* [Work required] Return every record below exactly as written.

[Difference listings]
- - - - - - -
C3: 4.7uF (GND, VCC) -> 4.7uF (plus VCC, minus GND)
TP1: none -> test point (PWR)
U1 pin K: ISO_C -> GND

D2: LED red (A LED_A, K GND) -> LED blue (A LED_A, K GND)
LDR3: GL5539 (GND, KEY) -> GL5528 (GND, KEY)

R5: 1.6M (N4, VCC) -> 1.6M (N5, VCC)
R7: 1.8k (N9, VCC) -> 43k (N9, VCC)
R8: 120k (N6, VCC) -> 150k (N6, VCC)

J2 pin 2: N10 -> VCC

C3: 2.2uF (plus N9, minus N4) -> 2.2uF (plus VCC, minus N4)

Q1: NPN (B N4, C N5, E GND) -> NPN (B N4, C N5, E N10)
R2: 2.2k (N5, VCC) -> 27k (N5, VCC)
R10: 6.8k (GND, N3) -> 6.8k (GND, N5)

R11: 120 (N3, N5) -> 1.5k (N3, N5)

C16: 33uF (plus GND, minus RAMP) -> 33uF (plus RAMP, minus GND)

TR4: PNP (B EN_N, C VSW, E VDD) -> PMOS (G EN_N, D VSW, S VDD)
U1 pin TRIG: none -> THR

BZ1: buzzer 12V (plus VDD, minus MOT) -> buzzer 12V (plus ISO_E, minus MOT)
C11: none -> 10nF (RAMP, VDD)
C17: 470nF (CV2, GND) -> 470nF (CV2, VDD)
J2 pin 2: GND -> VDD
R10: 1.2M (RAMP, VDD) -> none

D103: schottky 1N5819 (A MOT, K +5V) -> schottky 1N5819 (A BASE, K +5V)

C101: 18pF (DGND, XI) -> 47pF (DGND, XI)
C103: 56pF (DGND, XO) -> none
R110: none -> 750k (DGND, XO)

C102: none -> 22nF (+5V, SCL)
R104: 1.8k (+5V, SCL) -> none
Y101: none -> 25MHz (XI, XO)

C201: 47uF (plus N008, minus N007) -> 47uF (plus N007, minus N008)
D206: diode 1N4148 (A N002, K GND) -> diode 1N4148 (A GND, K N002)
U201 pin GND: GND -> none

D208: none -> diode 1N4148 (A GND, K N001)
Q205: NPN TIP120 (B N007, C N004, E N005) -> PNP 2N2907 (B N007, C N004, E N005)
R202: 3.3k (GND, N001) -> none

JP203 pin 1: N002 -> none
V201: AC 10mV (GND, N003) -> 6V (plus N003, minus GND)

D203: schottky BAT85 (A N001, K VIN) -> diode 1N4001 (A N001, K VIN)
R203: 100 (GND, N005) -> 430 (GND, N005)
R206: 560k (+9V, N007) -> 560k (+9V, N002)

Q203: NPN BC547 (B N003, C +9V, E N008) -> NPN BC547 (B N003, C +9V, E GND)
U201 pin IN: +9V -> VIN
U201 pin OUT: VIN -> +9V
- - - - - - -
* [Answer space]
C3: 4.7uF (GND, VCC) -> 4.7uF (plus VCC, minus GND)
TP1: none -> test point (PWR)
U1 pin K: ISO_C -> GND

D2: LED red (A LED_A, K GND) -> LED blue (A LED_A, K GND)
LDR3: GL5539 (GND, KEY) -> GL5528 (GND, KEY)

R5: 1.6M (N4, VCC) -> 1.6M (N5, VCC)
R7: 1.8k (N9, VCC) -> 43k (N9, VCC)
R8: 120k (N6, VCC) -> 150k (N6, VCC)

J2 pin 2: N10 -> VCC

C3: 2.2uF (plus N9, minus N4) -> 2.2uF (plus VCC, minus N4)

Q1: NPN (B N4, C N5, E GND) -> NPN (B N4, C N5, E N10)
R2: 2.2k (N5, VCC) -> 27k (N5, VCC)
R10: 6.8k (GND, N3) -> 6.8k (GND, N5)

R11: 120 (N3, N5) -> 1.5k (N3, N5)

C16: 33uF (plus GND, minus RAMP) -> 33uF (plus RAMP, minus GND)

TR4: PNP (B EN_N, C VSW, E VDD) -> PMOS (G EN_N, D VSW, S VDD)
U1 pin TRIG: none -> THR

BZ1: buzzer 12V (plus VDD, minus MOT) -> buzzer 12V (plus ISO_E, minus MOT)
C11: none -> 10nF (RAMP, VDD)
C17: 470nF (CV2, GND) -> 470nF (CV2, VDD)
J2 pin 2: GND -> VDD
R10: 1.2M (RAMP, VDD) -> none

D103: schottky 1N5819 (A MOT, K +5V) -> schottky 1N5819 (A BASE, K +5V)

C101: 18pF (DGND, XI) -> 47pF (DGND, XI)
C103: 56pF (DGND, XO) -> none
R110: none -> 750k (DGND, XO)

C102: none -> 22nF (+5V, SCL)
R104: 1.8k (+5V, SCL) -> none
Y101: none -> 25MHz (XI, XO)

C201: 47uF (plus N008, minus N007) -> 47uF (plus N007, minus N008)
D206: diode 1N4148 (A N002, K GND) -> diode 1N4148 (A GND, K N002)
U201 pin GND: GND -> none

D208: none -> diode 1N4148 (A GND, K N001)
Q205: NPN TIP120 (B N007, C N004, E N005) -> PNP 2N2907 (B N007, C N004, E N005)
R202: 3.3k (GND, N001) -> none

JP203 pin 1: N002 -> none
V201: AC 10mV (GND, N003) -> 6V (plus N003, minus GND)

D203: schottky BAT85 (A N001, K VIN) -> diode 1N4001 (A N001, K VIN)
R203: 100 (GND, N005) -> 430 (GND, N005)
R206: 560k (+9V, N007) -> 560k (+9V, N002)

Q203: NPN BC547 (B N003, C +9V, E N008) -> NPN BC547 (B N003, C +9V, E GND)
U201 pin IN: +9V -> VIN
U201 pin OUT: VIN -> +9V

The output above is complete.